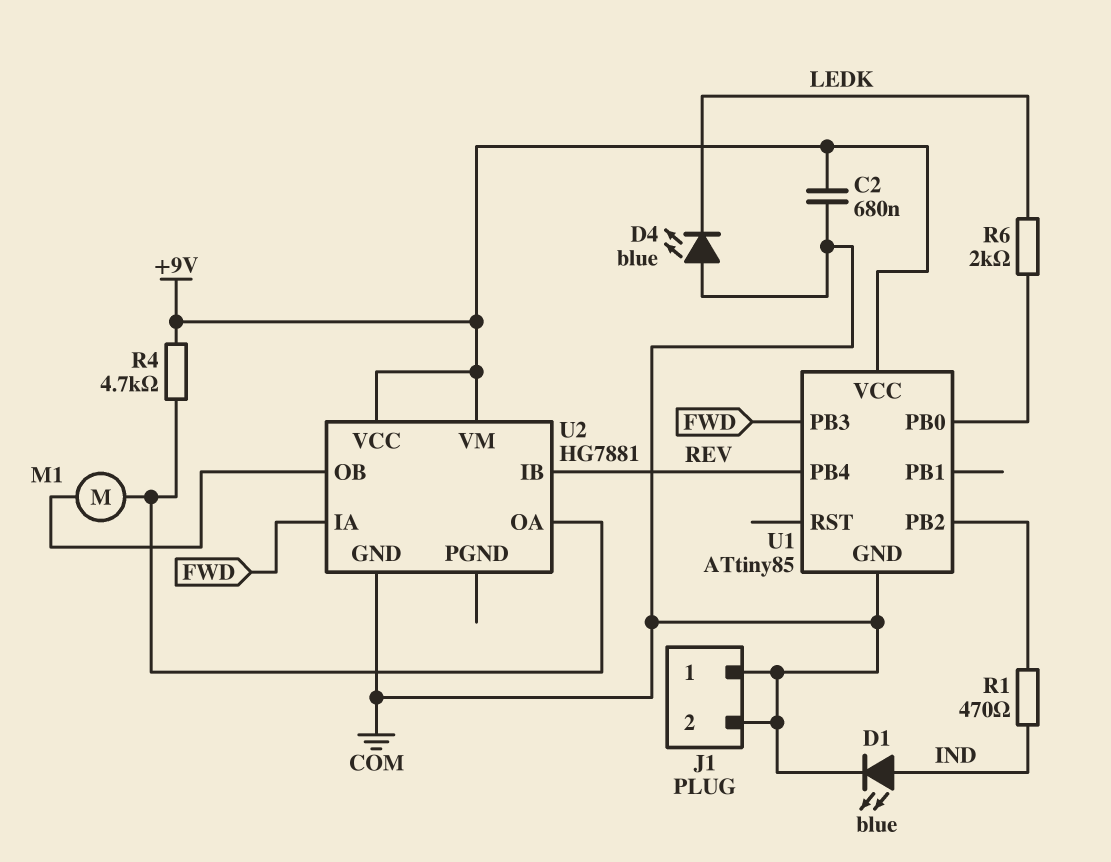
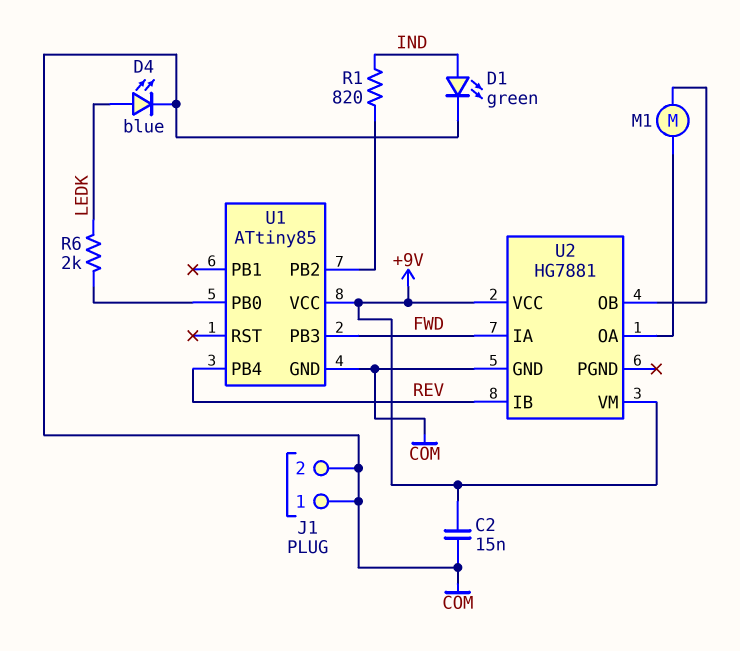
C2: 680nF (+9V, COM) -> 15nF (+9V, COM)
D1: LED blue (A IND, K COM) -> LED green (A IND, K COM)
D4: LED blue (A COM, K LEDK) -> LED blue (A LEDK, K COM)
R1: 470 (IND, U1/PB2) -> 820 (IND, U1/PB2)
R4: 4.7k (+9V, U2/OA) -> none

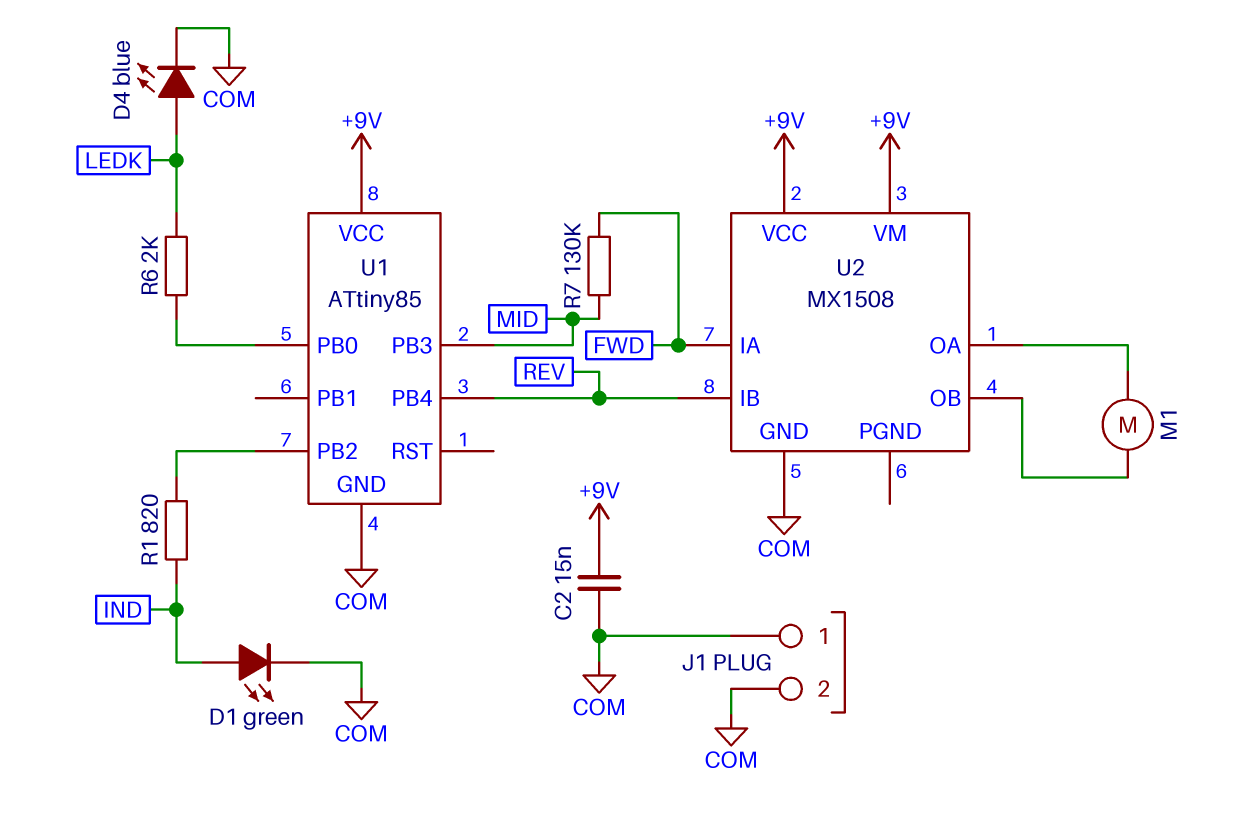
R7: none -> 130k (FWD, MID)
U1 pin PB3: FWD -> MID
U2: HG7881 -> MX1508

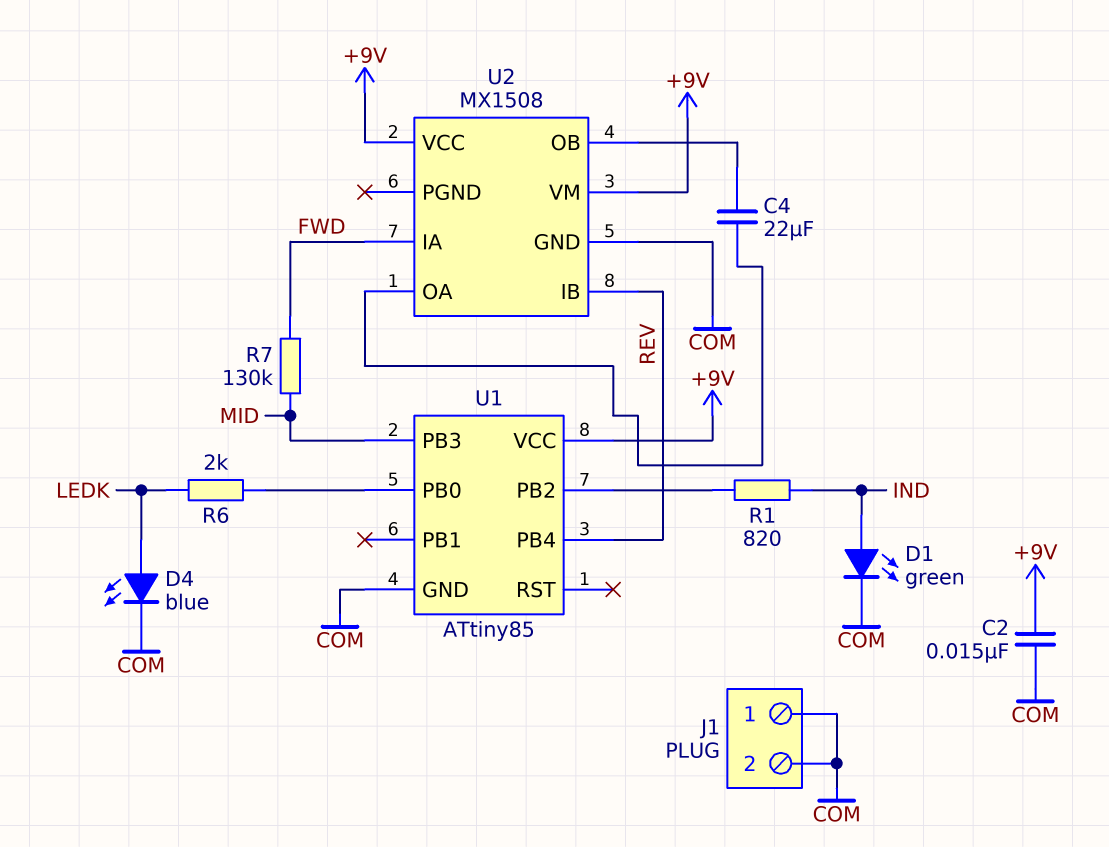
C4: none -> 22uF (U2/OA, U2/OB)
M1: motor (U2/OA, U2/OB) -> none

________________

WORK TO BE COMPLETED =>
The reply should consist of the listing restated word for word, with its pictures removed.

RESULT OF THE EXERCISE =>
C2: 680nF (+9V, COM) -> 15nF (+9V, COM)
D1: LED blue (A IND, K COM) -> LED green (A IND, K COM)
D4: LED blue (A COM, K LEDK) -> LED blue (A LEDK, K COM)
R1: 470 (IND, U1/PB2) -> 820 (IND, U1/PB2)
R4: 4.7k (+9V, U2/OA) -> none

R7: none -> 130k (FWD, MID)
U1 pin PB3: FWD -> MID
U2: HG7881 -> MX1508

C4: none -> 22uF (U2/OA, U2/OB)
M1: motor (U2/OA, U2/OB) -> none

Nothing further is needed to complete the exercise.